**Records provided**.

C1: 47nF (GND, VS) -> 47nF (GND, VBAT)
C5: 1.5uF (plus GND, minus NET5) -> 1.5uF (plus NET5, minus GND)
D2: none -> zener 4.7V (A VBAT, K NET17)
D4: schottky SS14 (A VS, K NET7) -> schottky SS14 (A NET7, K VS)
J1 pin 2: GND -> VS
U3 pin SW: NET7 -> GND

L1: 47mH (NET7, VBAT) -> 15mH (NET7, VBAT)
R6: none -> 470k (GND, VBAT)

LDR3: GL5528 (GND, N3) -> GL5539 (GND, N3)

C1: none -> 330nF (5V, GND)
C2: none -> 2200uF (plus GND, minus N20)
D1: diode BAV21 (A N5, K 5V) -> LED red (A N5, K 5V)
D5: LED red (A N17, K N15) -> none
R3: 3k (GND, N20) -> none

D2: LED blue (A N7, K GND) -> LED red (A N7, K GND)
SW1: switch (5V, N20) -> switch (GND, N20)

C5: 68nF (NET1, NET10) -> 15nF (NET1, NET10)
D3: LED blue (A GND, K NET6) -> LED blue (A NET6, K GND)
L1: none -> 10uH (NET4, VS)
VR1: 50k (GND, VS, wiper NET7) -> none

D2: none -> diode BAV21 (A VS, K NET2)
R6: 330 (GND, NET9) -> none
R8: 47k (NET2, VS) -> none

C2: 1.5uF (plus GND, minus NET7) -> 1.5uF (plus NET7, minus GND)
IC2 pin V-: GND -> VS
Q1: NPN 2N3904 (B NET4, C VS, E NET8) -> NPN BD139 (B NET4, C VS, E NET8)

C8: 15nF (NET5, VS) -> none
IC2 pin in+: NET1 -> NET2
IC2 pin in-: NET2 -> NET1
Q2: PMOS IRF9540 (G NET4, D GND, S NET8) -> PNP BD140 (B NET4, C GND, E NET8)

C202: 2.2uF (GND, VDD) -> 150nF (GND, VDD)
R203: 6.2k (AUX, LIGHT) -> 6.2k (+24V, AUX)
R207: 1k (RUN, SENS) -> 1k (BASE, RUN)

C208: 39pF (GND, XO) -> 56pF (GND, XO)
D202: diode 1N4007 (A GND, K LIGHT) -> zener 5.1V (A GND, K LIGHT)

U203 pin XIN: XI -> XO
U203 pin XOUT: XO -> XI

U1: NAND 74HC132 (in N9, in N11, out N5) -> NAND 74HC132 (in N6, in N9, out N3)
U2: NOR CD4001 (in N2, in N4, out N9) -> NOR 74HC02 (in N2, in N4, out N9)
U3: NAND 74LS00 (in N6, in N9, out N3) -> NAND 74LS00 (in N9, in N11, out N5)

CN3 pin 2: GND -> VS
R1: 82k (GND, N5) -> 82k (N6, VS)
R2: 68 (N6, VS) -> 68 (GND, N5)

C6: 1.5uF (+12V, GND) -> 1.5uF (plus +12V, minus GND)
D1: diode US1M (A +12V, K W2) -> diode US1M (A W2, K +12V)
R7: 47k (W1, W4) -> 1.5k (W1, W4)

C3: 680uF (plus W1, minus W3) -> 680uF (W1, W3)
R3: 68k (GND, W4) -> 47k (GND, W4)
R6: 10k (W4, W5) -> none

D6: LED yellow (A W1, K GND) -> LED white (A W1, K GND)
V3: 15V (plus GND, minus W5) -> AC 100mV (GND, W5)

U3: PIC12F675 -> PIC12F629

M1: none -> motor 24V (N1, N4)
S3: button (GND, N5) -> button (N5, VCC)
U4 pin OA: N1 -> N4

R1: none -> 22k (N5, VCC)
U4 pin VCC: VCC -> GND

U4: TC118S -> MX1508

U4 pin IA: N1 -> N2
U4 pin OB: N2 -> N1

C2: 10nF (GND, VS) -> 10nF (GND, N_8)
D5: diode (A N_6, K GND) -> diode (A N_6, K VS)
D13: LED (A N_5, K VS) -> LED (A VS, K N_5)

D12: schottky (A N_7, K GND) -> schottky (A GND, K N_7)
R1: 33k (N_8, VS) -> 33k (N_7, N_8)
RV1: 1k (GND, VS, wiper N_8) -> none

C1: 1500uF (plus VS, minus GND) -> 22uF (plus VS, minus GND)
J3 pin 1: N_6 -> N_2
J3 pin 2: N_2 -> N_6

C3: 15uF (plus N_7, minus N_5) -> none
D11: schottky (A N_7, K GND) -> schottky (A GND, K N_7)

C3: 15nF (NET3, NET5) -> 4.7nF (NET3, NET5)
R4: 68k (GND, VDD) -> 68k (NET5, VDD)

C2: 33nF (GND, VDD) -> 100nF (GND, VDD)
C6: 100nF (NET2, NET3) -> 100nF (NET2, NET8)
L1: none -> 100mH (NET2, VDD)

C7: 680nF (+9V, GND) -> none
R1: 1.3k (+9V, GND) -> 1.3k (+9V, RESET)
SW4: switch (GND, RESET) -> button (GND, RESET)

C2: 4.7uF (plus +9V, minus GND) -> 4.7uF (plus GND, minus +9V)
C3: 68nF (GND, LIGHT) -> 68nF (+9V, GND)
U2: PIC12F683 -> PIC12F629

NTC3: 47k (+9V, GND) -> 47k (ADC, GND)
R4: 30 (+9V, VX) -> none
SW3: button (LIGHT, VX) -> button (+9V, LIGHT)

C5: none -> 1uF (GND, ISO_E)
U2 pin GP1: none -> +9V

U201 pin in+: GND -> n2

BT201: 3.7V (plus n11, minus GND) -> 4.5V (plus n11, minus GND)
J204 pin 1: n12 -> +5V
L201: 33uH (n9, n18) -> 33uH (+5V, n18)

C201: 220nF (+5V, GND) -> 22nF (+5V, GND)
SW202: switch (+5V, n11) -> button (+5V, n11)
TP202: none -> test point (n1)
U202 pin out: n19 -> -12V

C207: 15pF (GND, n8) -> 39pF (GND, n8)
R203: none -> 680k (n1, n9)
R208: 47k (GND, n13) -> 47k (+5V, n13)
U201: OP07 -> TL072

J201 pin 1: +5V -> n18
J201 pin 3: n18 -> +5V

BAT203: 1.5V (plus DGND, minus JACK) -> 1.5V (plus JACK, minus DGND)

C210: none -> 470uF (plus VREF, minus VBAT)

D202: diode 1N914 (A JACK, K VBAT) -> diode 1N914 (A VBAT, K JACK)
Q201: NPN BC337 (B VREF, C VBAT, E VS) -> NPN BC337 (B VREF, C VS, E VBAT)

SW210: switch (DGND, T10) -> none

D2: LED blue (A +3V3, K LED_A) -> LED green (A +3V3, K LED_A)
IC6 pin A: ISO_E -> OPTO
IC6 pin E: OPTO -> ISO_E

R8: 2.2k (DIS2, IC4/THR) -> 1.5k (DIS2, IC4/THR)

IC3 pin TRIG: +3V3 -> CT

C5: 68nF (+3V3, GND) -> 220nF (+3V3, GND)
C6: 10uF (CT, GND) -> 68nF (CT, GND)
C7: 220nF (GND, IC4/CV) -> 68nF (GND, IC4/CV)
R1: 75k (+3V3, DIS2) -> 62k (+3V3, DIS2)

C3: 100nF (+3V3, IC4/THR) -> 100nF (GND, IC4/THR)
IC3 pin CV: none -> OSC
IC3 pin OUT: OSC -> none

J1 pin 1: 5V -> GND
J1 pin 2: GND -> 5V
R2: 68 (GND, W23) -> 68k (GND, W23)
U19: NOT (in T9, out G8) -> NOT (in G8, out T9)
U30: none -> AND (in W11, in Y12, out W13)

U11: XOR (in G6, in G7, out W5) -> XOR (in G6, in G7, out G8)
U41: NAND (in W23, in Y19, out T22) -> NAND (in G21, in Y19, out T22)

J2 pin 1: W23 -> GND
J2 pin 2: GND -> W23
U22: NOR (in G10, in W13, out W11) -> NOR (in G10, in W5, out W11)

**Assignment**. An exact copy of every record above is needed. Write it out word for word.

**Exercise output**.
C1: 47nF (GND, VS) -> 47nF (GND, VBAT)
C5: 1.5uF (plus GND, minus NET5) -> 1.5uF (plus NET5, minus GND)
D2: none -> zener 4.7V (A VBAT, K NET17)
D4: schottky SS14 (A VS, K NET7) -> schottky SS14 (A NET7, K VS)
J1 pin 2: GND -> VS
U3 pin SW: NET7 -> GND

L1: 47mH (NET7, VBAT) -> 15mH (NET7, VBAT)
R6: none -> 470k (GND, VBAT)

LDR3: GL5528 (GND, N3) -> GL5539 (GND, N3)

C1: none -> 330nF (5V, GND)
C2: none -> 2200uF (plus GND, minus N20)
D1: diode BAV21 (A N5, K 5V) -> LED red (A N5, K 5V)
D5: LED red (A N17, K N15) -> none
R3: 3k (GND, N20) -> none

D2: LED blue (A N7, K GND) -> LED red (A N7, K GND)
SW1: switch (5V, N20) -> switch (GND, N20)

C5: 68nF (NET1, NET10) -> 15nF (NET1, NET10)
D3: LED blue (A GND, K NET6) -> LED blue (A NET6, K GND)
L1: none -> 10uH (NET4, VS)
VR1: 50k (GND, VS, wiper NET7) -> none

D2: none -> diode BAV21 (A VS, K NET2)
R6: 330 (GND, NET9) -> none
R8: 47k (NET2, VS) -> none

C2: 1.5uF (plus GND, minus NET7) -> 1.5uF (plus NET7, minus GND)
IC2 pin V-: GND -> VS
Q1: NPN 2N3904 (B NET4, C VS, E NET8) -> NPN BD139 (B NET4, C VS, E NET8)

C8: 15nF (NET5, VS) -> none
IC2 pin in+: NET1 -> NET2
IC2 pin in-: NET2 -> NET1
Q2: PMOS IRF9540 (G NET4, D GND, S NET8) -> PNP BD140 (B NET4, C GND, E NET8)

C202: 2.2uF (GND, VDD) -> 150nF (GND, VDD)
R203: 6.2k (AUX, LIGHT) -> 6.2k (+24V, AUX)
R207: 1k (RUN, SENS) -> 1k (BASE, RUN)

C208: 39pF (GND, XO) -> 56pF (GND, XO)
D202: diode 1N4007 (A GND, K LIGHT) -> zener 5.1V (A GND, K LIGHT)

U203 pin XIN: XI -> XO
U203 pin XOUT: XO -> XI

U1: NAND 74HC132 (in N9, in N11, out N5) -> NAND 74HC132 (in N6, in N9, out N3)
U2: NOR CD4001 (in N2, in N4, out N9) -> NOR 74HC02 (in N2, in N4, out N9)
U3: NAND 74LS00 (in N6, in N9, out N3) -> NAND 74LS00 (in N9, in N11, out N5)

CN3 pin 2: GND -> VS
R1: 82k (GND, N5) -> 82k (N6, VS)
R2: 68 (N6, VS) -> 68 (GND, N5)

C6: 1.5uF (+12V, GND) -> 1.5uF (plus +12V, minus GND)
D1: diode US1M (A +12V, K W2) -> diode US1M (A W2, K +12V)
R7: 47k (W1, W4) -> 1.5k (W1, W4)

C3: 680uF (plus W1, minus W3) -> 680uF (W1, W3)
R3: 68k (GND, W4) -> 47k (GND, W4)
R6: 10k (W4, W5) -> none

D6: LED yellow (A W1, K GND) -> LED white (A W1, K GND)
V3: 15V (plus GND, minus W5) -> AC 100mV (GND, W5)

U3: PIC12F675 -> PIC12F629

M1: none -> motor 24V (N1, N4)
S3: button (GND, N5) -> button (N5, VCC)
U4 pin OA: N1 -> N4

R1: none -> 22k (N5, VCC)
U4 pin VCC: VCC -> GND

U4: TC118S -> MX1508

U4 pin IA: N1 -> N2
U4 pin OB: N2 -> N1

C2: 10nF (GND, VS) -> 10nF (GND, N_8)
D5: diode (A N_6, K GND) -> diode (A N_6, K VS)
D13: LED (A N_5, K VS) -> LED (A VS, K N_5)

D12: schottky (A N_7, K GND) -> schottky (A GND, K N_7)
R1: 33k (N_8, VS) -> 33k (N_7, N_8)
RV1: 1k (GND, VS, wiper N_8) -> none

C1: 1500uF (plus VS, minus GND) -> 22uF (plus VS, minus GND)
J3 pin 1: N_6 -> N_2
J3 pin 2: N_2 -> N_6

C3: 15uF (plus N_7, minus N_5) -> none
D11: schottky (A N_7, K GND) -> schottky (A GND, K N_7)

C3: 15nF (NET3, NET5) -> 4.7nF (NET3, NET5)
R4: 68k (GND, VDD) -> 68k (NET5, VDD)

C2: 33nF (GND, VDD) -> 100nF (GND, VDD)
C6: 100nF (NET2, NET3) -> 100nF (NET2, NET8)
L1: none -> 100mH (NET2, VDD)

C7: 680nF (+9V, GND) -> none
R1: 1.3k (+9V, GND) -> 1.3k (+9V, RESET)
SW4: switch (GND, RESET) -> button (GND, RESET)

C2: 4.7uF (plus +9V, minus GND) -> 4.7uF (plus GND, minus +9V)
C3: 68nF (GND, LIGHT) -> 68nF (+9V, GND)
U2: PIC12F683 -> PIC12F629

NTC3: 47k (+9V, GND) -> 47k (ADC, GND)
R4: 30 (+9V, VX) -> none
SW3: button (LIGHT, VX) -> button (+9V, LIGHT)

C5: none -> 1uF (GND, ISO_E)
U2 pin GP1: none -> +9V

U201 pin in+: GND -> n2

BT201: 3.7V (plus n11, minus GND) -> 4.5V (plus n11, minus GND)
J204 pin 1: n12 -> +5V
L201: 33uH (n9, n18) -> 33uH (+5V, n18)

C201: 220nF (+5V, GND) -> 22nF (+5V, GND)
SW202: switch (+5V, n11) -> button (+5V, n11)
TP202: none -> test point (n1)
U202 pin out: n19 -> -12V

C207: 15pF (GND, n8) -> 39pF (GND, n8)
R203: none -> 680k (n1, n9)
R208: 47k (GND, n13) -> 47k (+5V, n13)
U201: OP07 -> TL072

J201 pin 1: +5V -> n18
J201 pin 3: n18 -> +5V

BAT203: 1.5V (plus DGND, minus JACK) -> 1.5V (plus JACK, minus DGND)

C210: none -> 470uF (plus VREF, minus VBAT)

D202: diode 1N914 (A JACK, K VBAT) -> diode 1N914 (A VBAT, K JACK)
Q201: NPN BC337 (B VREF, C VBAT, E VS) -> NPN BC337 (B VREF, C VS, E VBAT)

SW210: switch (DGND, T10) -> none

D2: LED blue (A +3V3, K LED_A) -> LED green (A +3V3, K LED_A)
IC6 pin A: ISO_E -> OPTO
IC6 pin E: OPTO -> ISO_E

R8: 2.2k (DIS2, IC4/THR) -> 1.5k (DIS2, IC4/THR)

IC3 pin TRIG: +3V3 -> CT

C5: 68nF (+3V3, GND) -> 220nF (+3V3, GND)
C6: 10uF (CT, GND) -> 68nF (CT, GND)
C7: 220nF (GND, IC4/CV) -> 68nF (GND, IC4/CV)
R1: 75k (+3V3, DIS2) -> 62k (+3V3, DIS2)

C3: 100nF (+3V3, IC4/THR) -> 100nF (GND, IC4/THR)
IC3 pin CV: none -> OSC
IC3 pin OUT: OSC -> none

J1 pin 1: 5V -> GND
J1 pin 2: GND -> 5V
R2: 68 (GND, W23) -> 68k (GND, W23)
U19: NOT (in T9, out G8) -> NOT (in G8, out T9)
U30: none -> AND (in W11, in Y12, out W13)

U11: XOR (in G6, in G7, out W5) -> XOR (in G6, in G7, out G8)
U41: NAND (in W23, in Y19, out T22) -> NAND (in G21, in Y19, out T22)

J2 pin 1: W23 -> GND
J2 pin 2: GND -> W23
U22: NOR (in G10, in W13, out W11) -> NOR (in G10, in W5, out W11)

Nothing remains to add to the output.